▶ **What is being asked**:
Please put every line of the material below into a Markdown table with two columns, No. and Line, numbering the rows in order and leaving out blank lines.
++++++++++
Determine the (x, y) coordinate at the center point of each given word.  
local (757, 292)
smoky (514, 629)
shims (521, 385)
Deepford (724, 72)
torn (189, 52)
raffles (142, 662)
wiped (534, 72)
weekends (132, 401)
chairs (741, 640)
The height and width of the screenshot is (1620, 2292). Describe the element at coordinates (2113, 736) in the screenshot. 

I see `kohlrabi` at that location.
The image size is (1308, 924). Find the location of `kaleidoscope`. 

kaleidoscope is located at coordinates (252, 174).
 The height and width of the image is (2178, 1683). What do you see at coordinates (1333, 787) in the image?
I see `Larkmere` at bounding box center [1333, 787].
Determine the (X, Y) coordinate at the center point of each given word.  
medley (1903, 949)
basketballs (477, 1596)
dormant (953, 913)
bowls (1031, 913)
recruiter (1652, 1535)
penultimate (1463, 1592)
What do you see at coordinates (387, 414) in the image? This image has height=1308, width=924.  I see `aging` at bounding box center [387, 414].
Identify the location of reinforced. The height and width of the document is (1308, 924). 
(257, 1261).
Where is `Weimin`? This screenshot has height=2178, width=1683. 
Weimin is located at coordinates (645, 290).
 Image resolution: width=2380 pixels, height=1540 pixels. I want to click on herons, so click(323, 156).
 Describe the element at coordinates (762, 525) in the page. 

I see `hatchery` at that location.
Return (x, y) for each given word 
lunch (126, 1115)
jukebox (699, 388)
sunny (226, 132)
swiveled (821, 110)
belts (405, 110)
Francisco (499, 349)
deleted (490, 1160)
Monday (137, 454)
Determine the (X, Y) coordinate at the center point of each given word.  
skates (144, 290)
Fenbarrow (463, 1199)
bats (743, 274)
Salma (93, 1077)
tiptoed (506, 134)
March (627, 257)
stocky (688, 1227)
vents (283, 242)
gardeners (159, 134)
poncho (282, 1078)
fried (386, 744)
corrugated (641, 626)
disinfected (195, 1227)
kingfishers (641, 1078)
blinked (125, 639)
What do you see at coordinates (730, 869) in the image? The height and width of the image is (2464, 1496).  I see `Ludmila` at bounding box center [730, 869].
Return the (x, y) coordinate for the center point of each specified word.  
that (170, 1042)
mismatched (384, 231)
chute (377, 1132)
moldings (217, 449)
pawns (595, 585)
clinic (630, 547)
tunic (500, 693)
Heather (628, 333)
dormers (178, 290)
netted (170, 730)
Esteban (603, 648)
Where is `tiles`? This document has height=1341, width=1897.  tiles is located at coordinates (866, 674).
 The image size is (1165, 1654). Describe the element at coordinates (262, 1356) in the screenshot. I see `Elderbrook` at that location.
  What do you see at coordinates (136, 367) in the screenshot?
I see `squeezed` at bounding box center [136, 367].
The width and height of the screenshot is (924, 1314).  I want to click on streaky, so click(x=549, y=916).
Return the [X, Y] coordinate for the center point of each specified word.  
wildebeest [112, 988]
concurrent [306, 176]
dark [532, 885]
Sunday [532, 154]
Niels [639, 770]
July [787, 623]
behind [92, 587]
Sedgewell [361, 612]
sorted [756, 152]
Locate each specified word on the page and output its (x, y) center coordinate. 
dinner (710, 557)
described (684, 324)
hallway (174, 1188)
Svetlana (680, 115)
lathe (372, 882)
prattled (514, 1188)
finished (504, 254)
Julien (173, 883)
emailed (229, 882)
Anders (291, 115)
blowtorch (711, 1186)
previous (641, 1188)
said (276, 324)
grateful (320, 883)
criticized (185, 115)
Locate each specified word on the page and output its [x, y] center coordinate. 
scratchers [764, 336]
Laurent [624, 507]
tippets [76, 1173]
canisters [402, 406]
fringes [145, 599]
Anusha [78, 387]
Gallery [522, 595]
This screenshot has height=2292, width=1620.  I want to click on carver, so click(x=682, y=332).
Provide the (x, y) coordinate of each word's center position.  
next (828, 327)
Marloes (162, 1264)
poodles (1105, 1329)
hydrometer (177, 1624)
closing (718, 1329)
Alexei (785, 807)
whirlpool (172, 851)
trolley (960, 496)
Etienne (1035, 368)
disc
++++++++++
▶ **Final answer**:
| No. | Line |
|---|---|
| 1 | Determine the (x, y) coordinate at the center point of each given word.   |
| 2 | local (757, 292) |
| 3 | smoky (514, 629) |
| 4 | shims (521, 385) |
| 5 | Deepford (724, 72) |
| 6 | torn (189, 52) |
| 7 | raffles (142, 662) |
| 8 | wiped (534, 72) |
| 9 | weekends (132, 401) |
| 10 | chairs (741, 640) |
| 11 | The height and width of the screenshot is (1620, 2292). Describe the element at coordinates (2113, 736) in the screenshot.  |
| 12 | I see `kohlrabi` at that location. |
| 13 | The image size is (1308, 924). Find the location of `kaleidoscope`.  |
| 14 | kaleidoscope is located at coordinates (252, 174). |
| 15 |  The height and width of the image is (2178, 1683). What do you see at coordinates (1333, 787) in the image? |
| 16 | I see `Larkmere` at bounding box center [1333, 787]. |
| 17 | Determine the (X, Y) coordinate at the center point of each given word.   |
| 18 | medley (1903, 949) |
| 19 | basketballs (477, 1596) |
| 20 | dormant (953, 913) |
| 21 | bowls (1031, 913) |
| 22 | recruiter (1652, 1535) |
| 23 | penultimate (1463, 1592) |
| 24 | What do you see at coordinates (387, 414) in the image? This image has height=1308, width=924.  I see `aging` at bounding box center [387, 414]. |
| 25 | Identify the location of reinforced. The height and width of the document is (1308, 924).  |
| 26 | (257, 1261). |
| 27 | Where is `Weimin`? This screenshot has height=2178, width=1683.  |
| 28 | Weimin is located at coordinates (645, 290). |
| 29 |  Image resolution: width=2380 pixels, height=1540 pixels. I want to click on herons, so click(323, 156). |
| 30 |  Describe the element at coordinates (762, 525) in the page.  |
| 31 | I see `hatchery` at that location. |
| 32 | Return (x, y) for each given word  |
| 33 | lunch (126, 1115) |
| 34 | jukebox (699, 388) |
| 35 | sunny (226, 132) |
| 36 | swiveled (821, 110) |
| 37 | belts (405, 110) |
| 38 | Francisco (499, 349) |
| 39 | deleted (490, 1160) |
| 40 | Monday (137, 454) |
| 41 | Determine the (X, Y) coordinate at the center point of each given word.   |
| 42 | skates (144, 290) |
| 43 | Fenbarrow (463, 1199) |
| 44 | bats (743, 274) |
| 45 | Salma (93, 1077) |
| 46 | tiptoed (506, 134) |
| 47 | March (627, 257) |
| 48 | stocky (688, 1227) |
| 49 | vents (283, 242) |
| 50 | gardeners (159, 134) |
| 51 | poncho (282, 1078) |
| 52 | fried (386, 744) |
| 53 | corrugated (641, 626) |
| 54 | disinfected (195, 1227) |
| 55 | kingfishers (641, 1078) |
| 56 | blinked (125, 639) |
| 57 | What do you see at coordinates (730, 869) in the image? The height and width of the image is (2464, 1496).  I see `Ludmila` at bounding box center [730, 869]. |
| 58 | Return the (x, y) coordinate for the center point of each specified word.   |
| 59 | that (170, 1042) |
| 60 | mismatched (384, 231) |
| 61 | chute (377, 1132) |
| 62 | moldings (217, 449) |
| 63 | pawns (595, 585) |
| 64 | clinic (630, 547) |
| 65 | tunic (500, 693) |
| 66 | Heather (628, 333) |
| 67 | dormers (178, 290) |
| 68 | netted (170, 730) |
| 69 | Esteban (603, 648) |
| 70 | Where is `tiles`? This document has height=1341, width=1897.  tiles is located at coordinates (866, 674). |
| 71 |  The image size is (1165, 1654). Describe the element at coordinates (262, 1356) in the screenshot. I see `Elderbrook` at that location. |
| 72 |   What do you see at coordinates (136, 367) in the screenshot? |
| 73 | I see `squeezed` at bounding box center [136, 367]. |
| 74 | The width and height of the screenshot is (924, 1314).  I want to click on streaky, so click(x=549, y=916). |
| 75 | Return the [X, Y] coordinate for the center point of each specified word.   |
| 76 | wildebeest [112, 988] |
| 77 | concurrent [306, 176] |
| 78 | dark [532, 885] |
| 79 | Sunday [532, 154] |
| 80 | Niels [639, 770] |
| 81 | July [787, 623] |
| 82 | behind [92, 587] |
| 83 | Sedgewell [361, 612] |
| 84 | sorted [756, 152] |
| 85 | Locate each specified word on the page and output its (x, y) center coordinate.  |
| 86 | dinner (710, 557) |
| 87 | described (684, 324) |
| 88 | hallway (174, 1188) |
| 89 | Svetlana (680, 115) |
| 90 | lathe (372, 882) |
| 91 | prattled (514, 1188) |
| 92 | finished (504, 254) |
| 93 | Julien (173, 883) |
| 94 | emailed (229, 882) |
| 95 | Anders (291, 115) |
| 96 | blowtorch (711, 1186) |
| 97 | previous (641, 1188) |
| 98 | said (276, 324) |
| 99 | grateful (320, 883) |
| 100 | criticized (185, 115) |
| 101 | Locate each specified word on the page and output its [x, y] center coordinate.  |
| 102 | scratchers [764, 336] |
| 103 | Laurent [624, 507] |
| 104 | tippets [76, 1173] |
| 105 | canisters [402, 406] |
| 106 | fringes [145, 599] |
| 107 | Anusha [78, 387] |
| 108 | Gallery [522, 595] |
| 109 | This screenshot has height=2292, width=1620.  I want to click on carver, so click(x=682, y=332). |
| 110 | Provide the (x, y) coordinate of each word's center position.   |
| 111 | next (828, 327) |
| 112 | Marloes (162, 1264) |
| 113 | poodles (1105, 1329) |
| 114 | hydrometer (177, 1624) |
| 115 | closing (718, 1329) |
| 116 | Alexei (785, 807) |
| 117 | whirlpool (172, 851) |
| 118 | trolley (960, 496) |
| 119 | Etienne (1035, 368) |
| 120 | disc |